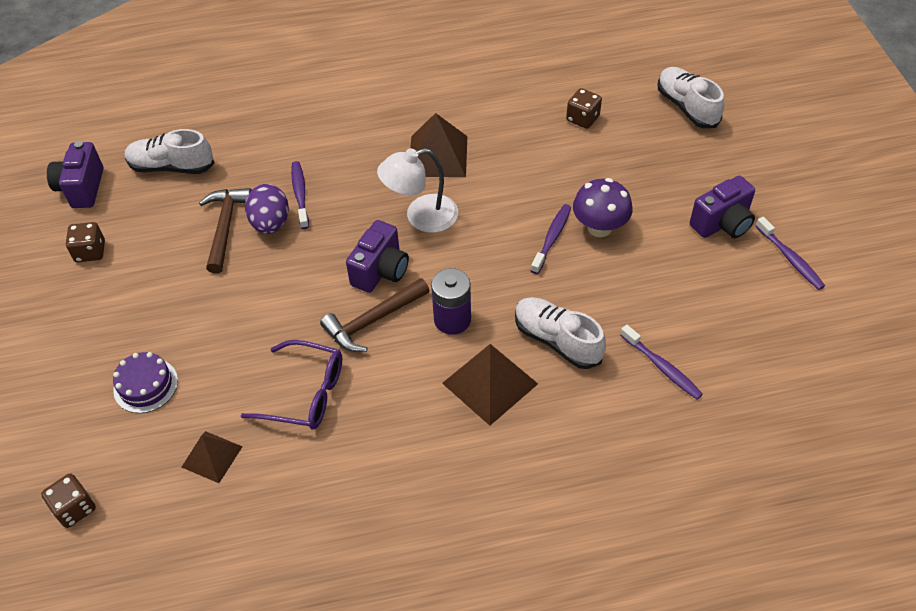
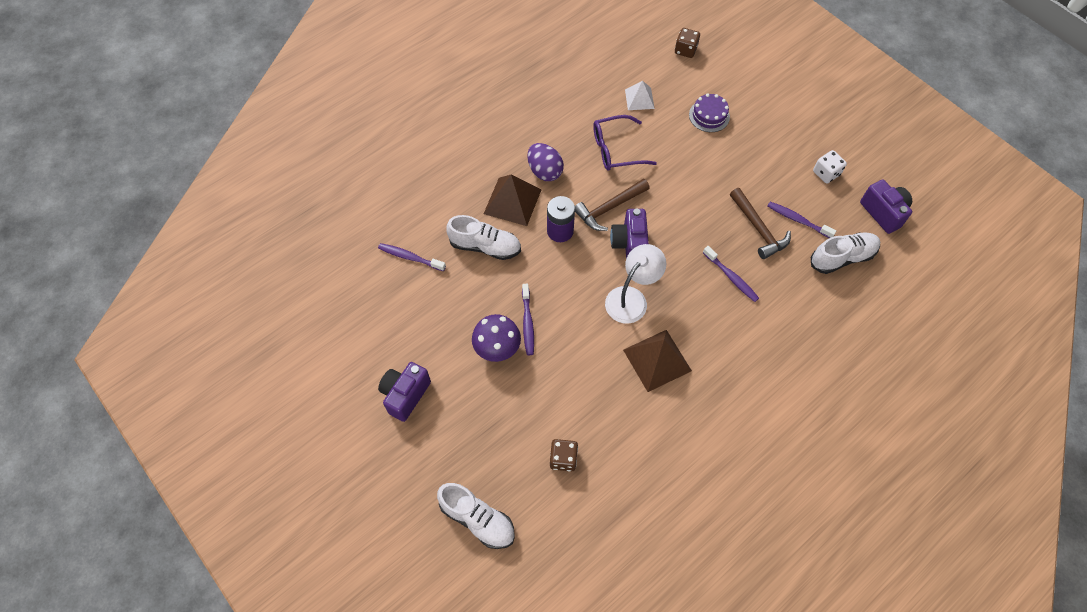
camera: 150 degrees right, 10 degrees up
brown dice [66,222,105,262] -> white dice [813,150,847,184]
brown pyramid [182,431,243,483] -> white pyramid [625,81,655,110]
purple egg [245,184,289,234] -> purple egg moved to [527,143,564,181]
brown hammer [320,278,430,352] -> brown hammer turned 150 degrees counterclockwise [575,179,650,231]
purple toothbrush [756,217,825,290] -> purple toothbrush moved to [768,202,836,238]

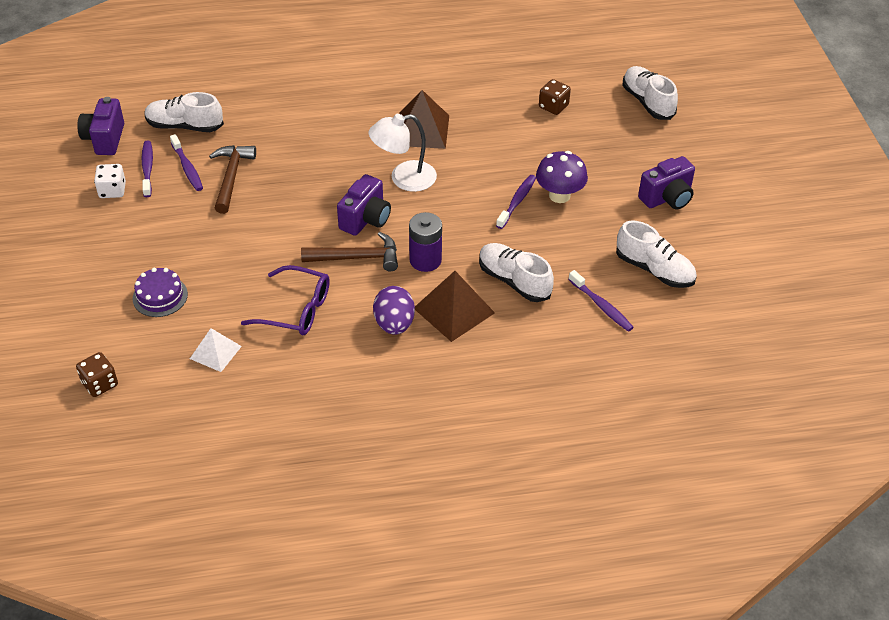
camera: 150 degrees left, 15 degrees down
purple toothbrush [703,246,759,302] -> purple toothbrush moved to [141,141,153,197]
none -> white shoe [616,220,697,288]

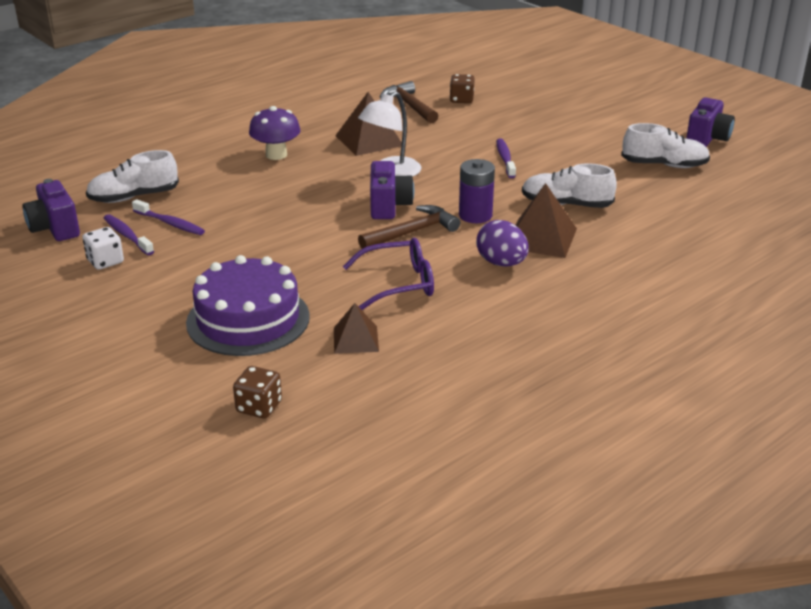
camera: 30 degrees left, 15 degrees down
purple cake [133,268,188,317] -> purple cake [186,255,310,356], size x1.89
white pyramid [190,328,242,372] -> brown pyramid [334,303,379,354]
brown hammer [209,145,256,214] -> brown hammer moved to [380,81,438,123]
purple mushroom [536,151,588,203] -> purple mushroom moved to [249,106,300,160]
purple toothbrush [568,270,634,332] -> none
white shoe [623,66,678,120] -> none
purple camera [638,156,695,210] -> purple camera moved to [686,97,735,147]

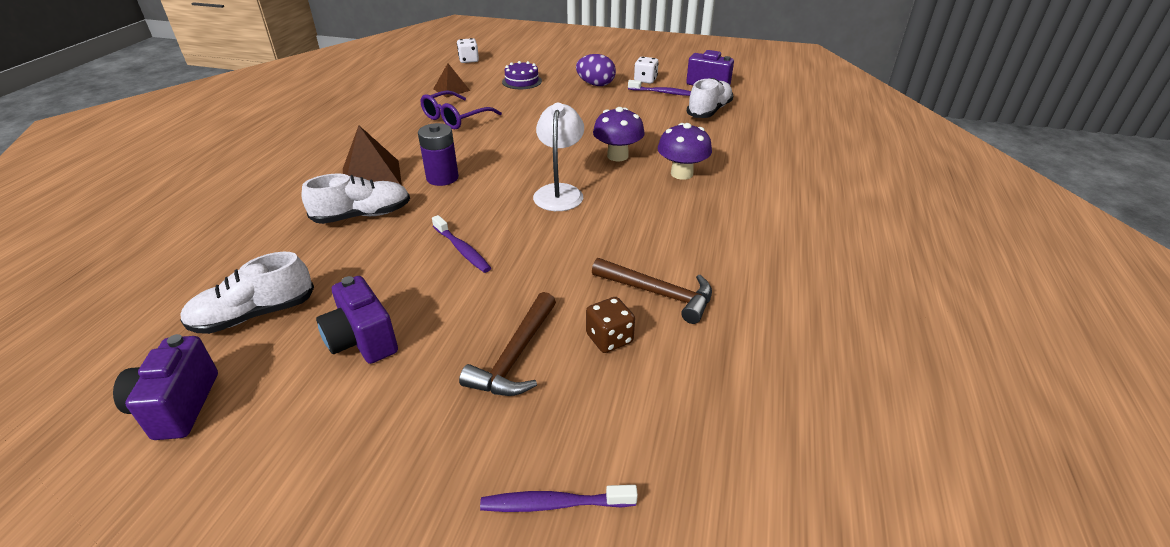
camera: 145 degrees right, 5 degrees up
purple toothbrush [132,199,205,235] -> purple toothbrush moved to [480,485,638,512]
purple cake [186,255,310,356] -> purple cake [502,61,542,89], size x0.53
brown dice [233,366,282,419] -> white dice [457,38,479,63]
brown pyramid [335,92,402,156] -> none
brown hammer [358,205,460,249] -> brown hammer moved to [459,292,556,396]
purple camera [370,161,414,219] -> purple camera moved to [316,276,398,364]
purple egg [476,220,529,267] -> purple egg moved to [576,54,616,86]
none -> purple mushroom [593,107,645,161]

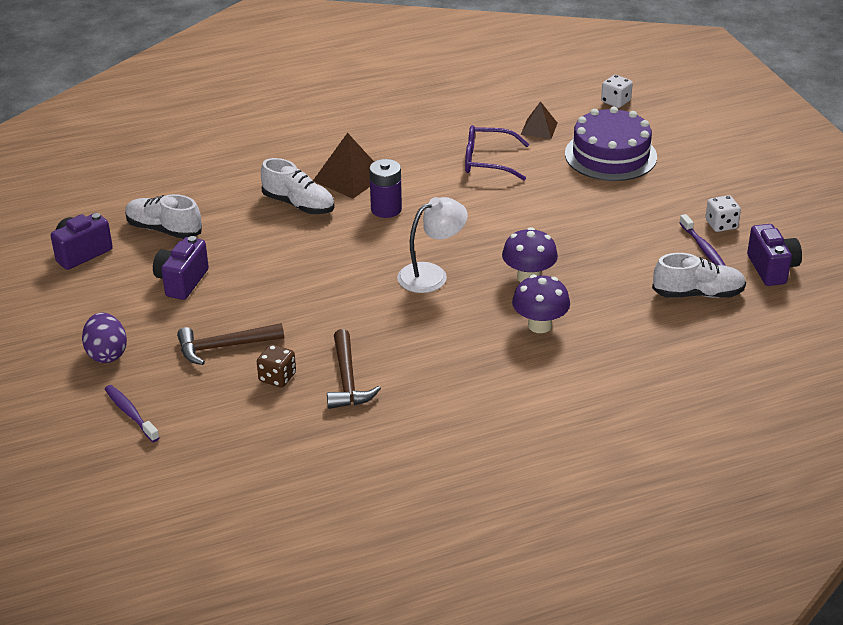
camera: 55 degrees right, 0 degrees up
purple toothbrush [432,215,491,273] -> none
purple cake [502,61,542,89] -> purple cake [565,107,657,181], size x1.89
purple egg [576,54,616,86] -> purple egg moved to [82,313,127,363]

########

_About this task_. The response should reproduce all the material above exactly and leave out its pictures.

_Exercise response_.
camera: 150 degrees right, 10 degrees up
brown dice [66,222,105,262] -> white dice [813,150,847,184]
brown pyramid [182,431,243,483] -> white pyramid [625,81,655,110]
purple egg [245,184,289,234] -> purple egg moved to [527,143,564,181]
brown hammer [320,278,430,352] -> brown hammer turned 150 degrees counterclockwise [575,179,650,231]
purple toothbrush [756,217,825,290] -> purple toothbrush moved to [768,202,836,238]

camera: 150 degrees left, 15 degrees down
purple toothbrush [703,246,759,302] -> purple toothbrush moved to [141,141,153,197]
none -> white shoe [616,220,697,288]

camera: 30 degrees left, 15 degrees down
purple cake [133,268,188,317] -> purple cake [186,255,310,356], size x1.89
white pyramid [190,328,242,372] -> brown pyramid [334,303,379,354]
brown hammer [209,145,256,214] -> brown hammer moved to [380,81,438,123]
purple mushroom [536,151,588,203] -> purple mushroom moved to [249,106,300,160]
purple toothbrush [568,270,634,332] -> none
white shoe [623,66,678,120] -> none
purple camera [638,156,695,210] -> purple camera moved to [686,97,735,147]

camera: 145 degrees right, 5 degrees up
purple toothbrush [132,199,205,235] -> purple toothbrush moved to [480,485,638,512]
purple cake [186,255,310,356] -> purple cake [502,61,542,89], size x0.53
brown dice [233,366,282,419] -> white dice [457,38,479,63]
brown pyramid [335,92,402,156] -> none
brown hammer [358,205,460,249] -> brown hammer moved to [459,292,556,396]
purple camera [370,161,414,219] -> purple camera moved to [316,276,398,364]
purple egg [476,220,529,267] -> purple egg moved to [576,54,616,86]
none -> purple mushroom [593,107,645,161]

camera: 55 degrees right, 0 degrees up
purple toothbrush [432,215,491,273] -> none
purple cake [502,61,542,89] -> purple cake [565,107,657,181], size x1.89
purple egg [576,54,616,86] -> purple egg moved to [82,313,127,363]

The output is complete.